▶ **Task item**
Would you please output, word for word, the span of the listing below that opens on the line containing "(462, 502) = (775, 791): none -> white truck" and closes on the line containing "(217, 325) = (454, 539): purple"? Include both ends and nothing more.

▶ **Task inputs**

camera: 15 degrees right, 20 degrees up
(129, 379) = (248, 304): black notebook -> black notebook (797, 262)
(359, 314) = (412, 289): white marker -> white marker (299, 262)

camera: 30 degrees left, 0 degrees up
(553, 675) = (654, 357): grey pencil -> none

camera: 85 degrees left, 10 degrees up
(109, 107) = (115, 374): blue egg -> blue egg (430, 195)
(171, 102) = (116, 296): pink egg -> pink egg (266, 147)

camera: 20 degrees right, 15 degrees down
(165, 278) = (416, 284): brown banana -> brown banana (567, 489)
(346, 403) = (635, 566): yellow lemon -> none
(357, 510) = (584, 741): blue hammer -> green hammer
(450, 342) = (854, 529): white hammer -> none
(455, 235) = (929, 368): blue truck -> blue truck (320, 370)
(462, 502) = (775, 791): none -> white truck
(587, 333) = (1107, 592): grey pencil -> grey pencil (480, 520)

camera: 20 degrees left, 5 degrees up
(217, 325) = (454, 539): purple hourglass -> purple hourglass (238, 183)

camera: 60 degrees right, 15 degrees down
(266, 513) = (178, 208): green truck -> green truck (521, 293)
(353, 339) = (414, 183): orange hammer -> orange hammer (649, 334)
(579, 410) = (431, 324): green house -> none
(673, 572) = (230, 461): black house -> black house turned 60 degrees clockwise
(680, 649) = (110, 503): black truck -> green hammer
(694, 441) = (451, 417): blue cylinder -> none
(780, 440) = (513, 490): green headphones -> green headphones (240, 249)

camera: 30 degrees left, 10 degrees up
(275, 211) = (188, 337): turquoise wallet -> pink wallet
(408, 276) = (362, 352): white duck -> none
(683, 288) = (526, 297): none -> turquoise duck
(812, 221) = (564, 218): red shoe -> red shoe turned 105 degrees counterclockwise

▶ **Solution to this problem**
(462, 502) = (775, 791): none -> white truck
(587, 333) = (1107, 592): grey pencil -> grey pencil (480, 520)

camera: 20 degrees left, 5 degrees up
(217, 325) = (454, 539): purple hourglass -> purple hourglass (238, 183)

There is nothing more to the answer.